** Exercise data follows **

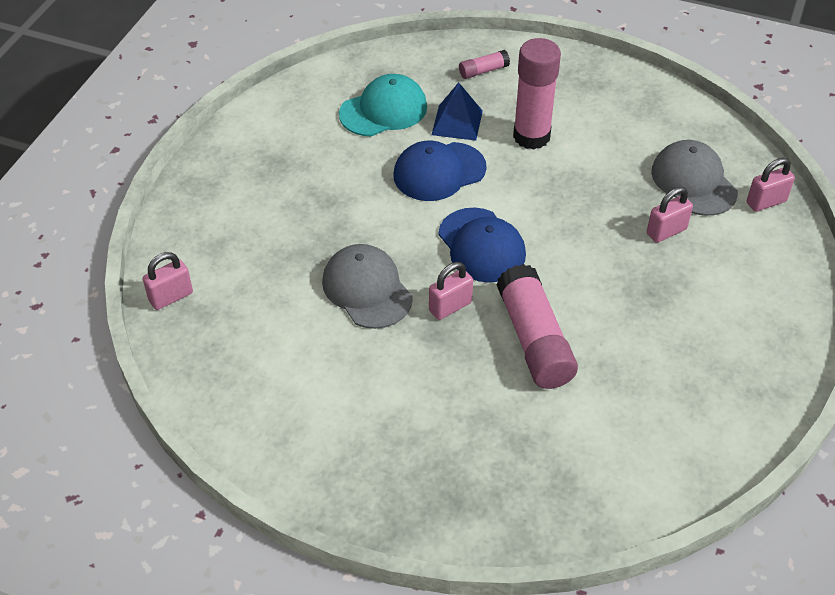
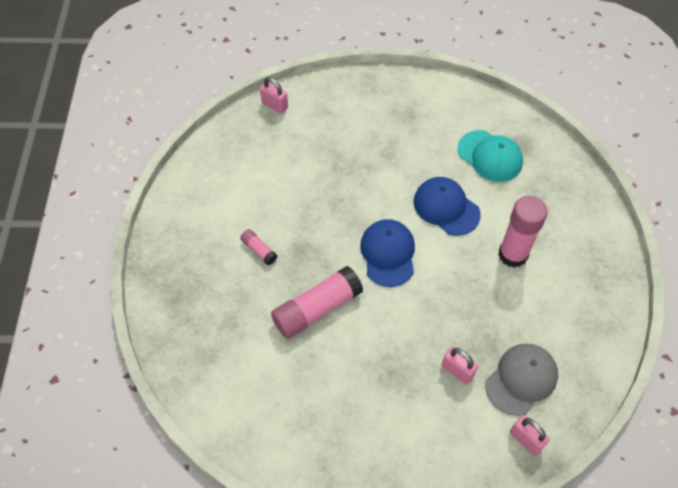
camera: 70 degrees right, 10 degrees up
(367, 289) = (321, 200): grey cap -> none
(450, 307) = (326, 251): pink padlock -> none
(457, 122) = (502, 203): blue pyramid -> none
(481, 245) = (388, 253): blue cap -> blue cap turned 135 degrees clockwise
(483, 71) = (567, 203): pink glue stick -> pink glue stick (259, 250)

** End of Exercise data **

Problem requirements. Return the complete material exactly as it appears, without images.

Solved problem.
camera: 70 degrees right, 10 degrees up
(367, 289) = (321, 200): grey cap -> none
(450, 307) = (326, 251): pink padlock -> none
(457, 122) = (502, 203): blue pyramid -> none
(481, 245) = (388, 253): blue cap -> blue cap turned 135 degrees clockwise
(483, 71) = (567, 203): pink glue stick -> pink glue stick (259, 250)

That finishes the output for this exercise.